About this task: Go through the listing below and retype exactly the lines starting at the one with "cyan 1x1 brick [304,381,355,444]" and ending at the one with "lime 1x2 brick", skipping pictures.

*** Extracted information ***

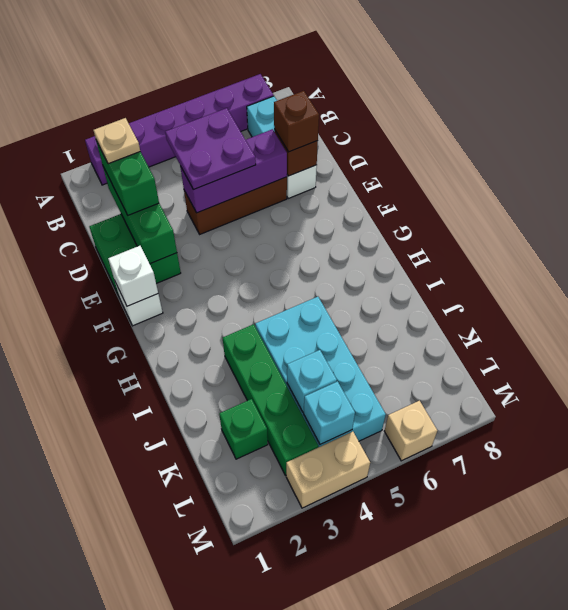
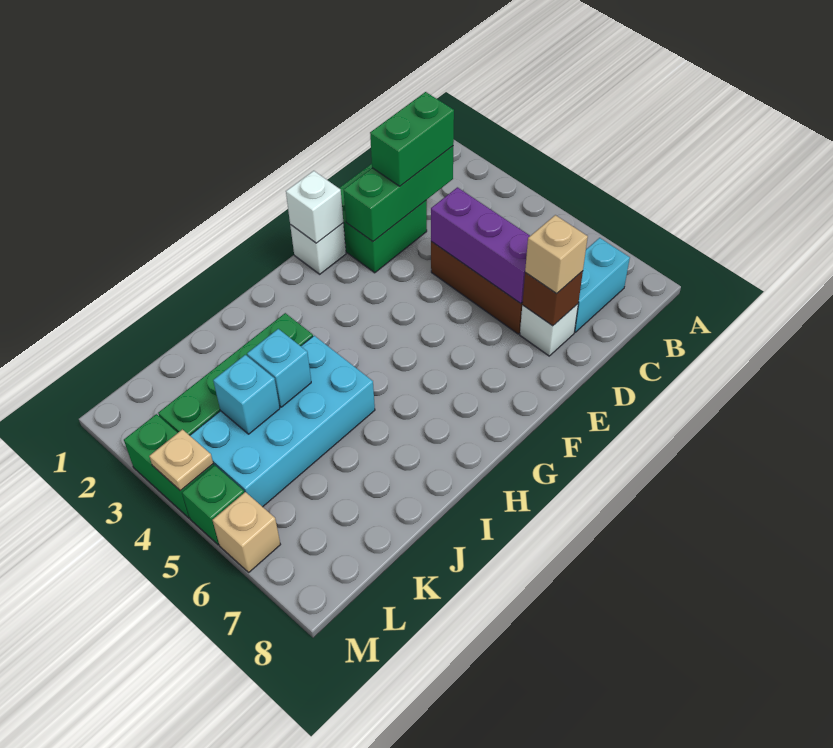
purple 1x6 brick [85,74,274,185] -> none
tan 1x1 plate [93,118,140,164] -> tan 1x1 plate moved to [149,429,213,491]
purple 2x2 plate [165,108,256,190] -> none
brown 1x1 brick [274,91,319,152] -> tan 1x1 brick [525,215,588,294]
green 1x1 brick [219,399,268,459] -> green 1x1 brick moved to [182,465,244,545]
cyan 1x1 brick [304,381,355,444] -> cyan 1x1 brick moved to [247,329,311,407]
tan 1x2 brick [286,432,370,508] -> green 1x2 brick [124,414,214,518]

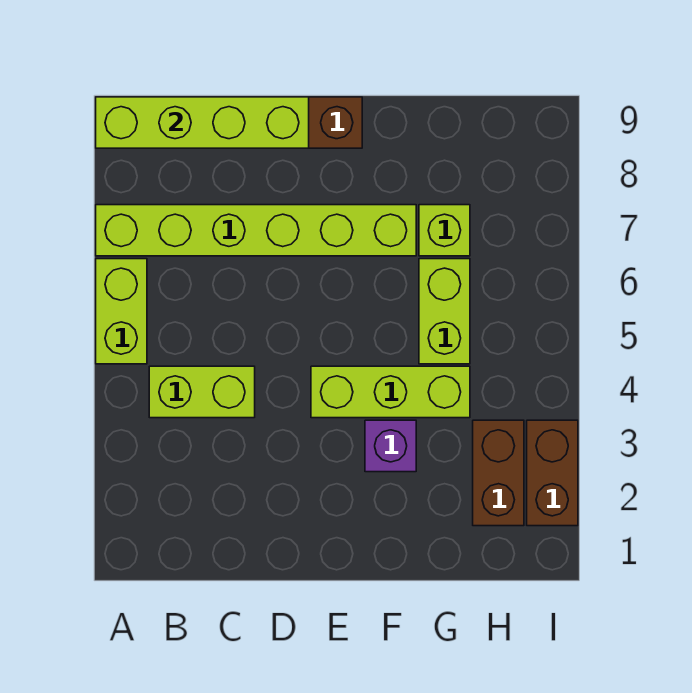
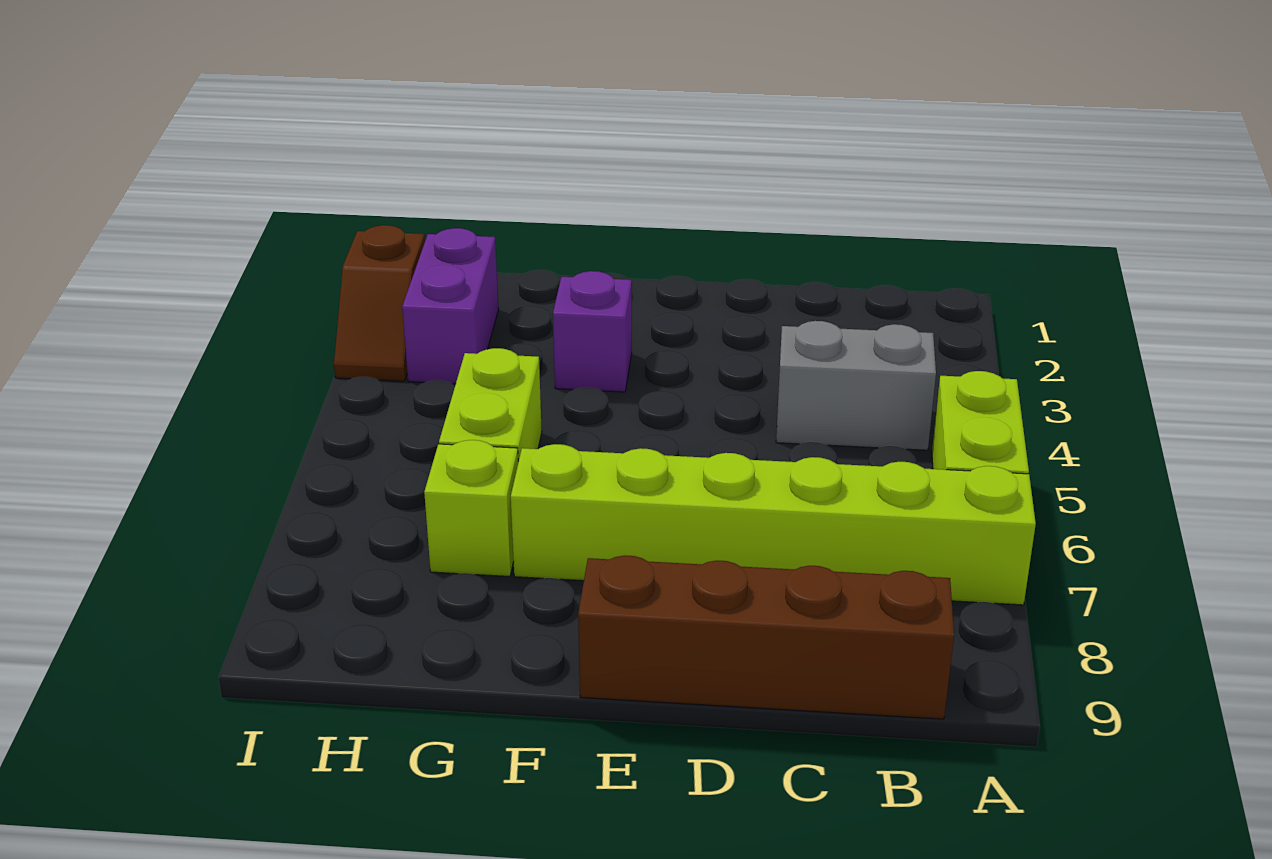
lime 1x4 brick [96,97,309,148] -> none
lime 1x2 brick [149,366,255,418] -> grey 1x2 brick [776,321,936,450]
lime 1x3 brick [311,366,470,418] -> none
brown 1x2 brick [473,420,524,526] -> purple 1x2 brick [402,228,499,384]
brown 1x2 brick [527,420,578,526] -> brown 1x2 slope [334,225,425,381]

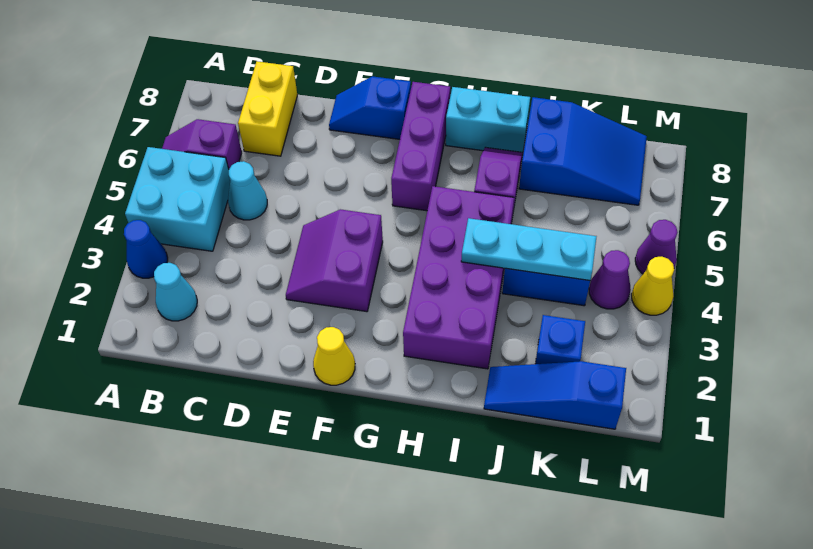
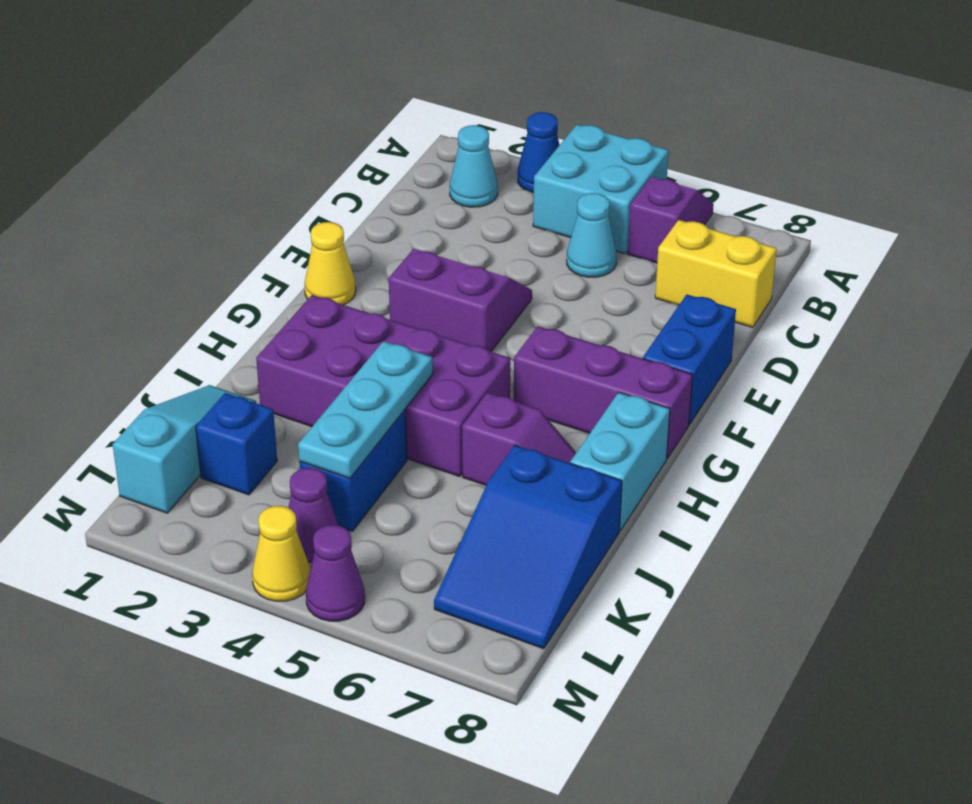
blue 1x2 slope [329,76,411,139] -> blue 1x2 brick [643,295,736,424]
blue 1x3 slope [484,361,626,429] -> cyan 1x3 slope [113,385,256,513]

*** End of Extracted information ***

Result of this task:
cyan 1x1 brick [304,381,355,444] -> cyan 1x1 brick moved to [247,329,311,407]
tan 1x2 brick [286,432,370,508] -> green 1x2 brick [124,414,214,518]

lime 1x4 brick [96,97,309,148] -> none
lime 1x2 brick [149,366,255,418] -> grey 1x2 brick [776,321,936,450]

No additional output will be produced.